*REQUEST*
Go to the line in the data below that contains "Catalog all visible". Write it out exactly, along with every later line through the last, and nothing else.

::: EXCERPTED DATA :::

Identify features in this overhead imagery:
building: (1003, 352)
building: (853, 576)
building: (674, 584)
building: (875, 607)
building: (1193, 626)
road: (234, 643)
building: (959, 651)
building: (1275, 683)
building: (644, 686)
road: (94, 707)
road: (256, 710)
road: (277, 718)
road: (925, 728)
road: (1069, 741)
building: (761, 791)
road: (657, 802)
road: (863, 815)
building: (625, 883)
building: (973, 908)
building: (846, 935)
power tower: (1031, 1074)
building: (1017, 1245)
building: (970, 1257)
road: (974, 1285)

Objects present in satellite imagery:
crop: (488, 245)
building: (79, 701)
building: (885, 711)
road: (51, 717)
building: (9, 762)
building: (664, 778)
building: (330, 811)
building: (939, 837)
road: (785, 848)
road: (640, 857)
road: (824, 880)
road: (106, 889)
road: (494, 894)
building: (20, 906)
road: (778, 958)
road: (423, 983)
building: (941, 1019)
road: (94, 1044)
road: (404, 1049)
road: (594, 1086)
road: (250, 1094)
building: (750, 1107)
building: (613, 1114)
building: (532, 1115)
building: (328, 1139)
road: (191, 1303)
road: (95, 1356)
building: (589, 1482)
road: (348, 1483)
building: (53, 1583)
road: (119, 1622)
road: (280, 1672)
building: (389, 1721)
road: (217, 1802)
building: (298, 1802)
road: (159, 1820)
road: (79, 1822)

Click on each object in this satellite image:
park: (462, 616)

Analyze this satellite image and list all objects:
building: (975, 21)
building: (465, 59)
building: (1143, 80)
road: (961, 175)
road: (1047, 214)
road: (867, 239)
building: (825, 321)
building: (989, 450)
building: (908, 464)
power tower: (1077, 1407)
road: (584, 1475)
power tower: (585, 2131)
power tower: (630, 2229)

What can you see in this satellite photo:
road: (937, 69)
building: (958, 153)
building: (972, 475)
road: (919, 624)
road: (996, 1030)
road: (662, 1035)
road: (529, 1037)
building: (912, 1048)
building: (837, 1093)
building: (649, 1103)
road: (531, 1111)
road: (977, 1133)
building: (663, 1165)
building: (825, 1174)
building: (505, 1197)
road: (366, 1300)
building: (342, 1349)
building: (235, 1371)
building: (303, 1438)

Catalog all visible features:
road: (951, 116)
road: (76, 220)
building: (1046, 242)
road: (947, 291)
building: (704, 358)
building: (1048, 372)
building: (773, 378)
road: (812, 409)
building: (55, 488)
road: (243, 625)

:::

*RESULT FOR THIS EXERCISE*
Catalog all visible features:
road: (951, 116)
road: (76, 220)
building: (1046, 242)
road: (947, 291)
building: (704, 358)
building: (1048, 372)
building: (773, 378)
road: (812, 409)
building: (55, 488)
road: (243, 625)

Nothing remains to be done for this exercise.